::: The data :::

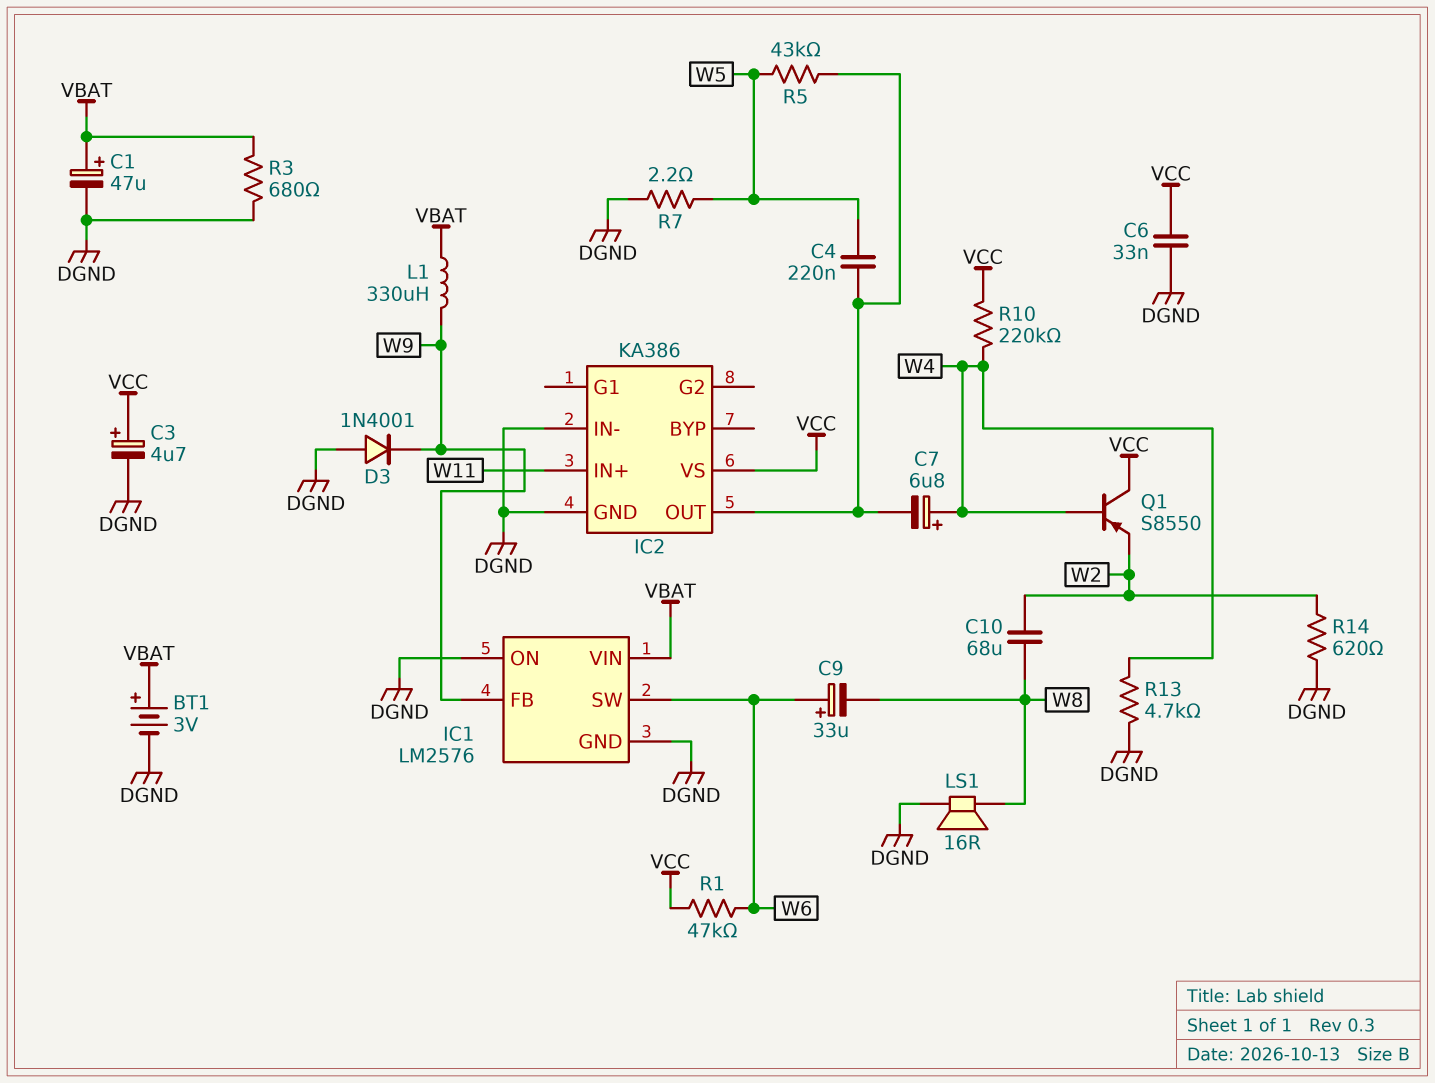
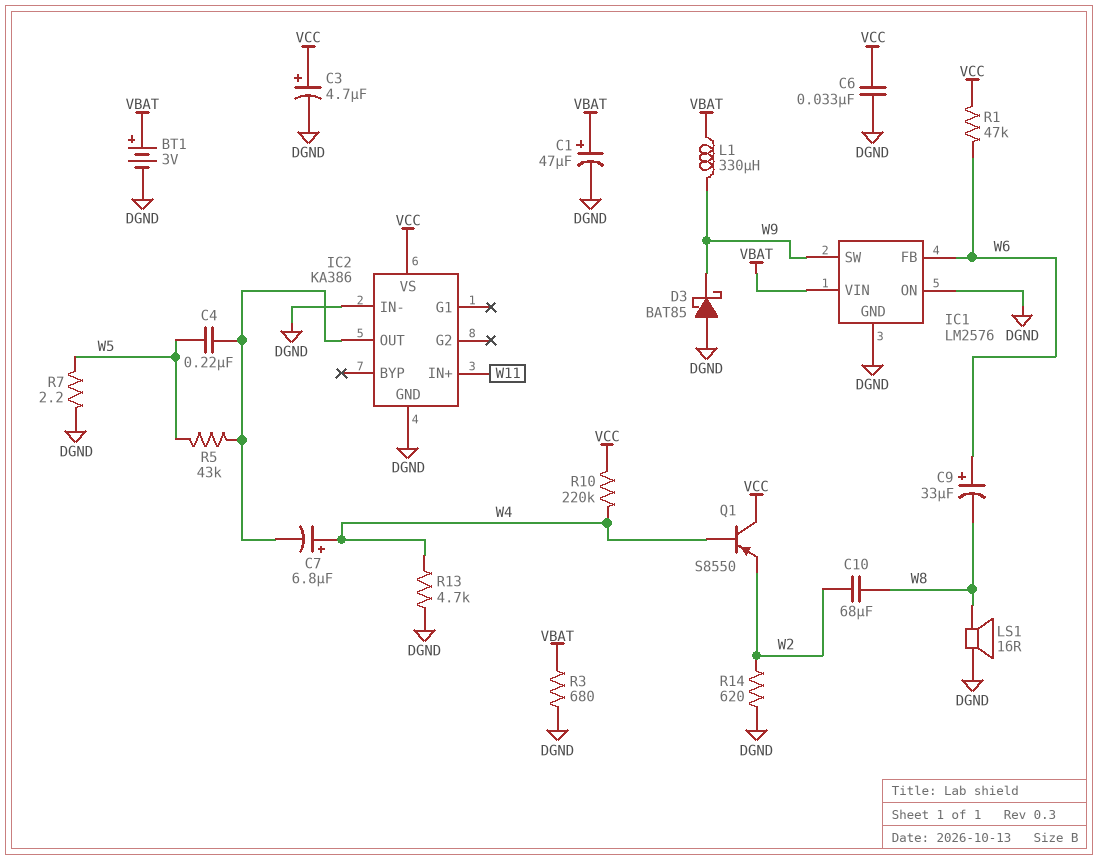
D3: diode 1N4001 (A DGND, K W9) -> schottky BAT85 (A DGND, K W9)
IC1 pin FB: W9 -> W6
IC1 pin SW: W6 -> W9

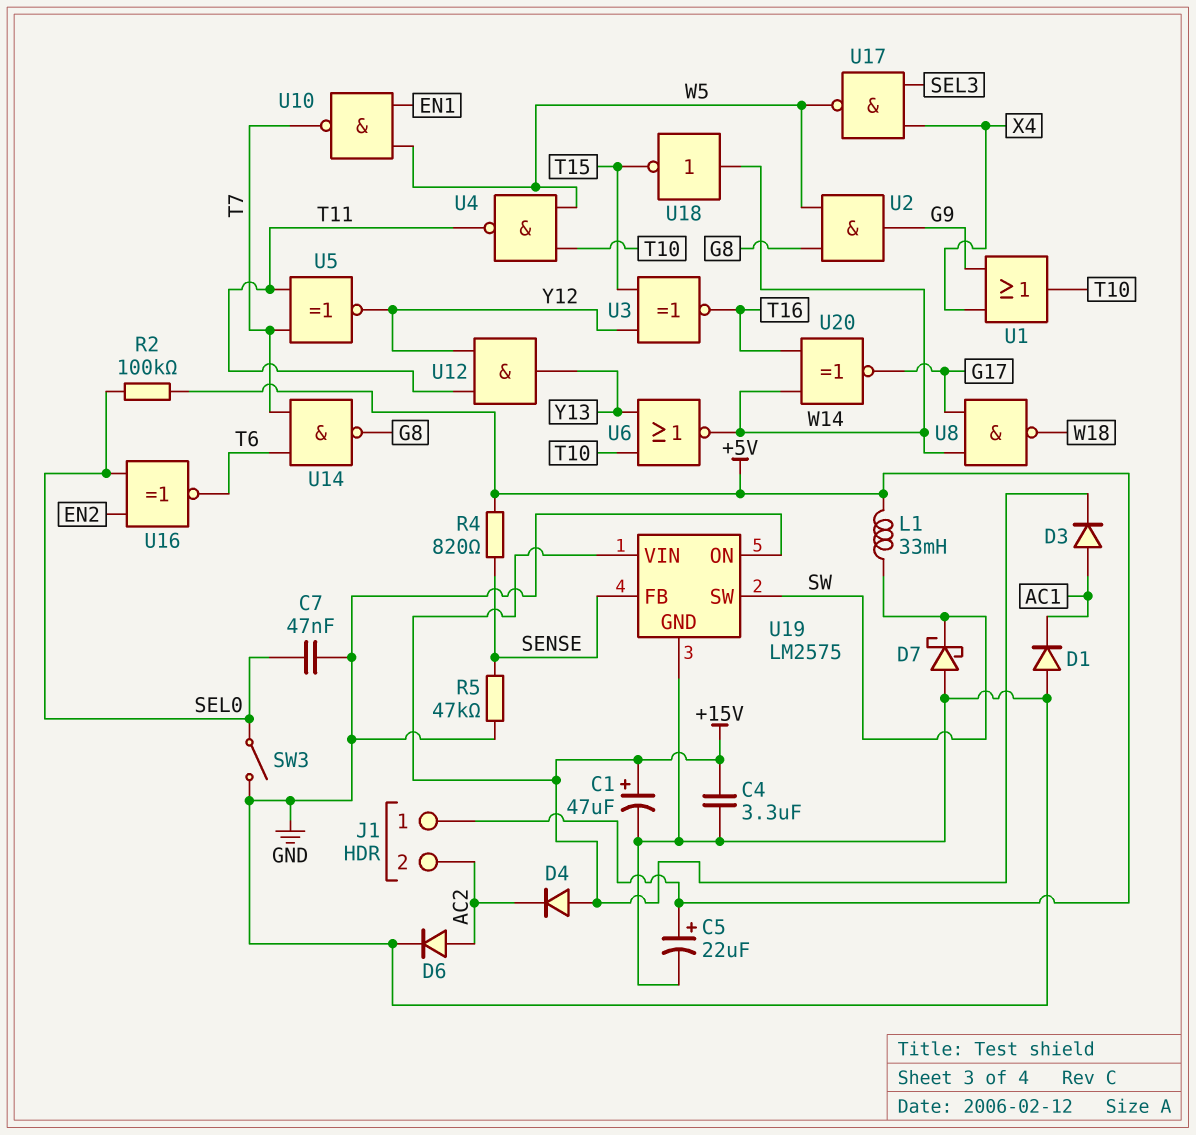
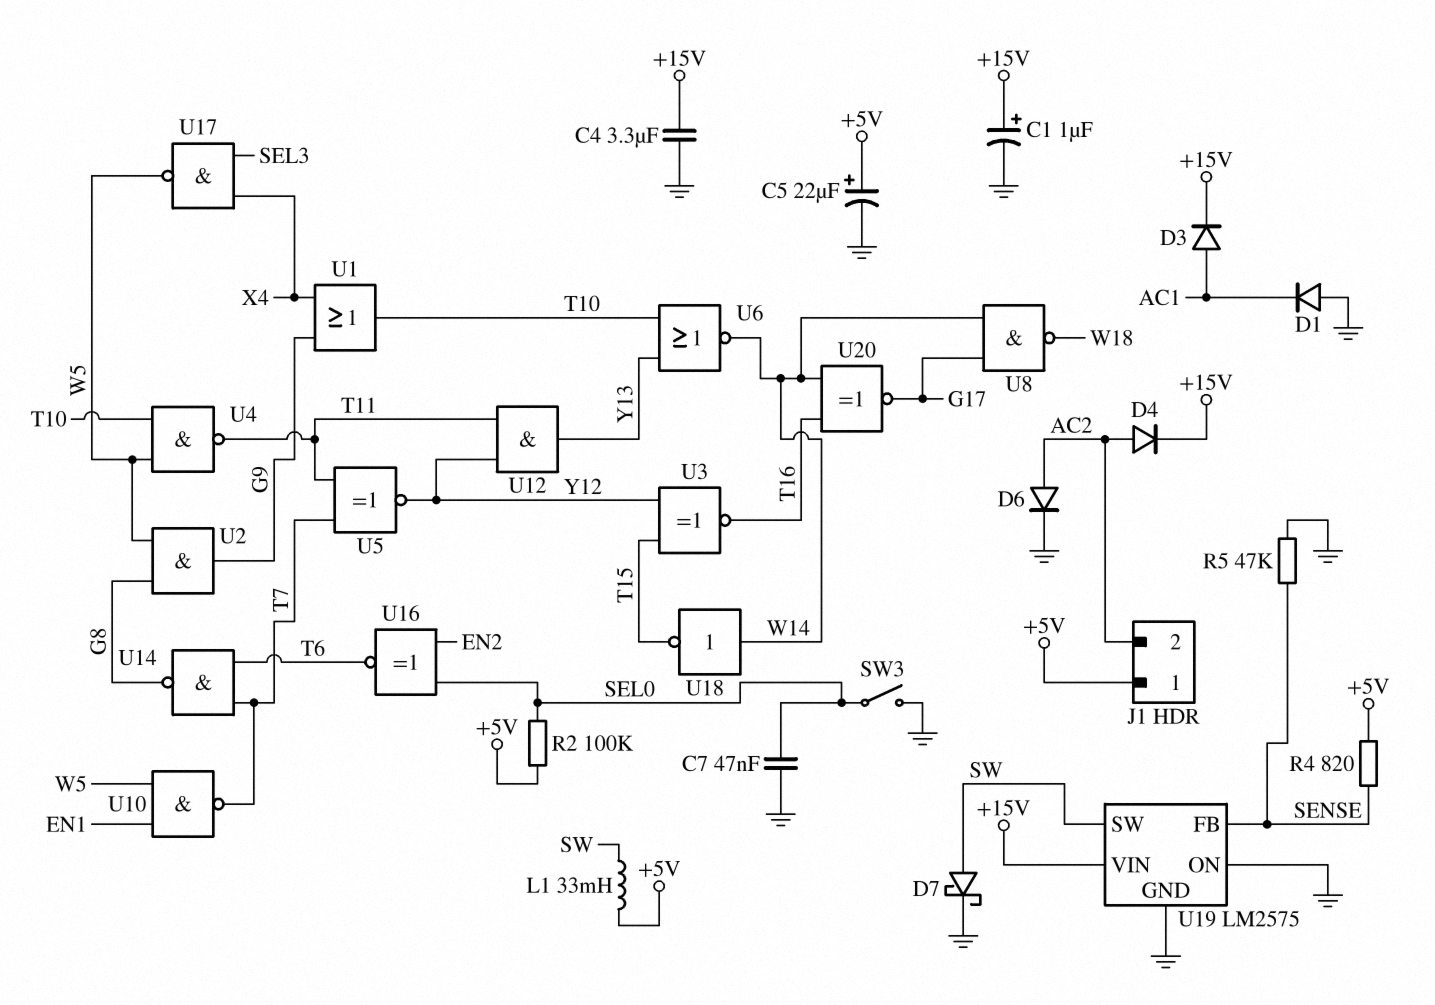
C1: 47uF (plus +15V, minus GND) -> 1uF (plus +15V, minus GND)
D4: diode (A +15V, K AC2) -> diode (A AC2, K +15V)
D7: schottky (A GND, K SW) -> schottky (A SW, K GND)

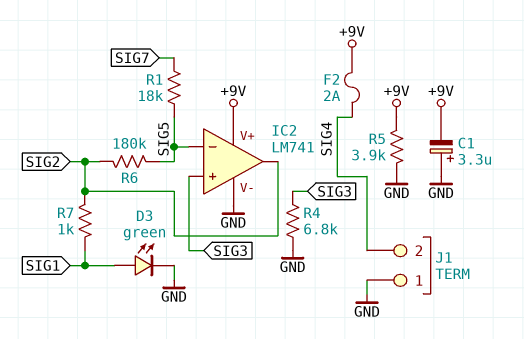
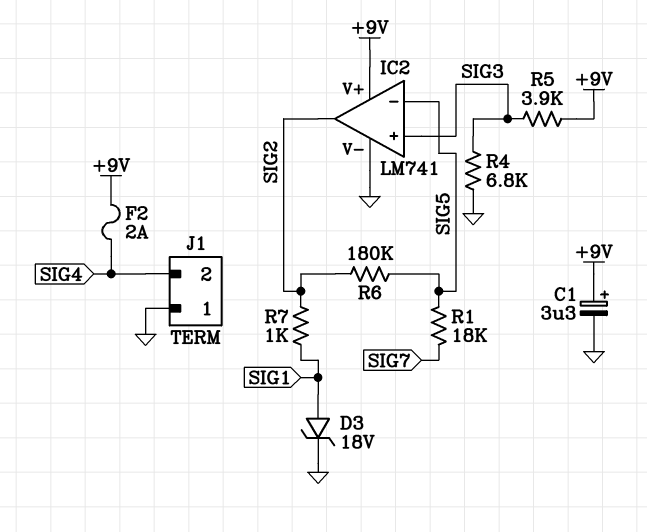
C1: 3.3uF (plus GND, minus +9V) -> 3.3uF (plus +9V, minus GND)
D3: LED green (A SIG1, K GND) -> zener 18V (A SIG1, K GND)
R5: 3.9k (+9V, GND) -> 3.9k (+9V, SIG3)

:::

Activity: Repeat the data in full, exactly as it stands, but drop every picture.

Answer area:
D3: diode 1N4001 (A DGND, K W9) -> schottky BAT85 (A DGND, K W9)
IC1 pin FB: W9 -> W6
IC1 pin SW: W6 -> W9

C1: 47uF (plus +15V, minus GND) -> 1uF (plus +15V, minus GND)
D4: diode (A +15V, K AC2) -> diode (A AC2, K +15V)
D7: schottky (A GND, K SW) -> schottky (A SW, K GND)

C1: 3.3uF (plus GND, minus +9V) -> 3.3uF (plus +9V, minus GND)
D3: LED green (A SIG1, K GND) -> zener 18V (A SIG1, K GND)
R5: 3.9k (+9V, GND) -> 3.9k (+9V, SIG3)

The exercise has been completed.